Exercise instructions -> Word for word, output the data that follows.

Data supplied ->
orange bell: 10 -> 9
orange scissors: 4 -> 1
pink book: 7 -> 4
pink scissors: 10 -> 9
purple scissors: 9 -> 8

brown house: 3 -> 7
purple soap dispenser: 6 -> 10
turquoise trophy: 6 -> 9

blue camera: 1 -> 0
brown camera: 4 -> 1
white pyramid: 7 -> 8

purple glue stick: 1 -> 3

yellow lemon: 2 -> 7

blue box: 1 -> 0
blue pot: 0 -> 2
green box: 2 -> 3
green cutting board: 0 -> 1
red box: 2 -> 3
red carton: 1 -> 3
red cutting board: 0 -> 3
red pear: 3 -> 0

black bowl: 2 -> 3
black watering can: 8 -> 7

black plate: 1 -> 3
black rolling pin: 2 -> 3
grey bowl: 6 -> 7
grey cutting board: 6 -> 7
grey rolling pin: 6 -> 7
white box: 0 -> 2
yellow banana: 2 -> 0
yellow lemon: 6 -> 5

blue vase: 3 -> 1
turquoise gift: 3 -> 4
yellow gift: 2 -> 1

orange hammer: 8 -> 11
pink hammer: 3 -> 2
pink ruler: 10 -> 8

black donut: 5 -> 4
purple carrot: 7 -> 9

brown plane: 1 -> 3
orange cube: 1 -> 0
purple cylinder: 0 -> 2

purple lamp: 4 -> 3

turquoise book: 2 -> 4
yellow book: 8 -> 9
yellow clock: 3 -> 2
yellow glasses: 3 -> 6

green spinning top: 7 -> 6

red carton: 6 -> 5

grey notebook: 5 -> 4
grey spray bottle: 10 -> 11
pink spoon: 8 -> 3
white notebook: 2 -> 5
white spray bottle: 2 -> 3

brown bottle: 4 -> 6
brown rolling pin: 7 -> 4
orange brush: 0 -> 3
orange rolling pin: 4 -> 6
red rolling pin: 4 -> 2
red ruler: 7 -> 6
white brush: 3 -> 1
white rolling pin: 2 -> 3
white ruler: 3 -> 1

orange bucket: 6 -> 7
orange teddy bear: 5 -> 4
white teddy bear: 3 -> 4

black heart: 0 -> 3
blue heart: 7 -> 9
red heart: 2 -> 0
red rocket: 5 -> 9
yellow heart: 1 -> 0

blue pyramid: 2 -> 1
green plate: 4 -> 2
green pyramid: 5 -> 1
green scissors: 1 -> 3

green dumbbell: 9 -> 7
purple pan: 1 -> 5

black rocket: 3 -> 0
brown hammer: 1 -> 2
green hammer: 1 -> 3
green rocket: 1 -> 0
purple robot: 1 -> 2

Task solution ->
orange bell: 10 -> 9
orange scissors: 4 -> 1
pink book: 7 -> 4
pink scissors: 10 -> 9
purple scissors: 9 -> 8

brown house: 3 -> 7
purple soap dispenser: 6 -> 10
turquoise trophy: 6 -> 9

blue camera: 1 -> 0
brown camera: 4 -> 1
white pyramid: 7 -> 8

purple glue stick: 1 -> 3

yellow lemon: 2 -> 7

blue box: 1 -> 0
blue pot: 0 -> 2
green box: 2 -> 3
green cutting board: 0 -> 1
red box: 2 -> 3
red carton: 1 -> 3
red cutting board: 0 -> 3
red pear: 3 -> 0

black bowl: 2 -> 3
black watering can: 8 -> 7

black plate: 1 -> 3
black rolling pin: 2 -> 3
grey bowl: 6 -> 7
grey cutting board: 6 -> 7
grey rolling pin: 6 -> 7
white box: 0 -> 2
yellow banana: 2 -> 0
yellow lemon: 6 -> 5

blue vase: 3 -> 1
turquoise gift: 3 -> 4
yellow gift: 2 -> 1

orange hammer: 8 -> 11
pink hammer: 3 -> 2
pink ruler: 10 -> 8

black donut: 5 -> 4
purple carrot: 7 -> 9

brown plane: 1 -> 3
orange cube: 1 -> 0
purple cylinder: 0 -> 2

purple lamp: 4 -> 3

turquoise book: 2 -> 4
yellow book: 8 -> 9
yellow clock: 3 -> 2
yellow glasses: 3 -> 6

green spinning top: 7 -> 6

red carton: 6 -> 5

grey notebook: 5 -> 4
grey spray bottle: 10 -> 11
pink spoon: 8 -> 3
white notebook: 2 -> 5
white spray bottle: 2 -> 3

brown bottle: 4 -> 6
brown rolling pin: 7 -> 4
orange brush: 0 -> 3
orange rolling pin: 4 -> 6
red rolling pin: 4 -> 2
red ruler: 7 -> 6
white brush: 3 -> 1
white rolling pin: 2 -> 3
white ruler: 3 -> 1

orange bucket: 6 -> 7
orange teddy bear: 5 -> 4
white teddy bear: 3 -> 4

black heart: 0 -> 3
blue heart: 7 -> 9
red heart: 2 -> 0
red rocket: 5 -> 9
yellow heart: 1 -> 0

blue pyramid: 2 -> 1
green plate: 4 -> 2
green pyramid: 5 -> 1
green scissors: 1 -> 3

green dumbbell: 9 -> 7
purple pan: 1 -> 5

black rocket: 3 -> 0
brown hammer: 1 -> 2
green hammer: 1 -> 3
green rocket: 1 -> 0
purple robot: 1 -> 2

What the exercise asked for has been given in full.